▶ [What needs to be done]:
Repeat exactly, and only, the lines from the one containing "cartera (rojo) <159, 103>" through the end of the records.

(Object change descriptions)
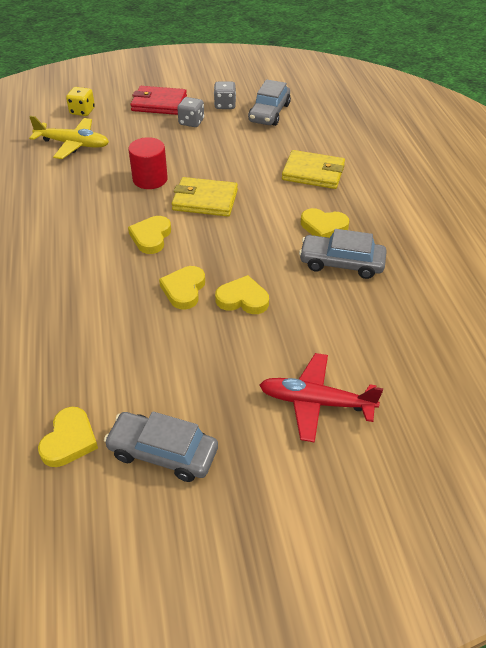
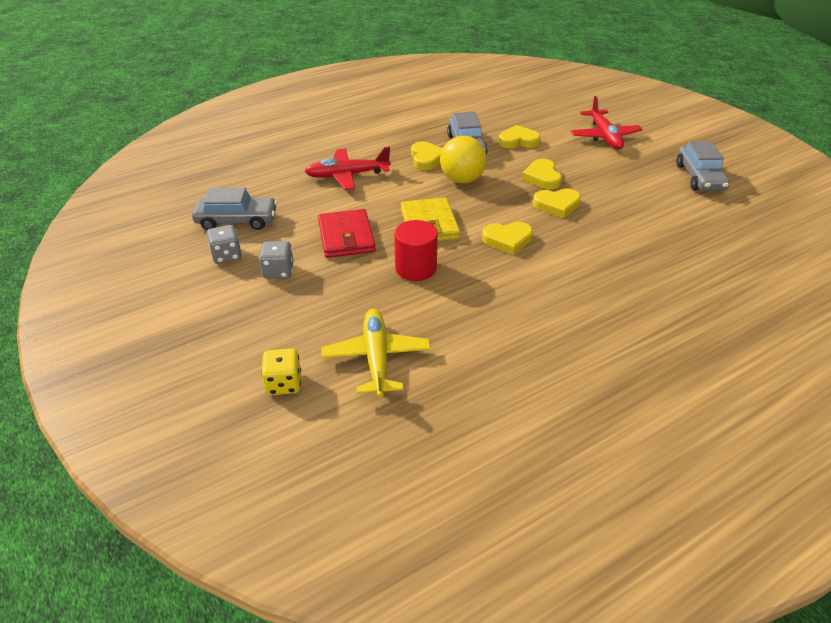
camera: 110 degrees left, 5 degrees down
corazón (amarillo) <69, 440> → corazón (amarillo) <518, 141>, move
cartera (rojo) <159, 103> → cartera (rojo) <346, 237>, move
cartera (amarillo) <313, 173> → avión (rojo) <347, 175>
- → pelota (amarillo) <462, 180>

▶ [Your solution]:
cartera (rojo) <159, 103> → cartera (rojo) <346, 237>, move
cartera (amarillo) <313, 173> → avión (rojo) <347, 175>
- → pelota (amarillo) <462, 180>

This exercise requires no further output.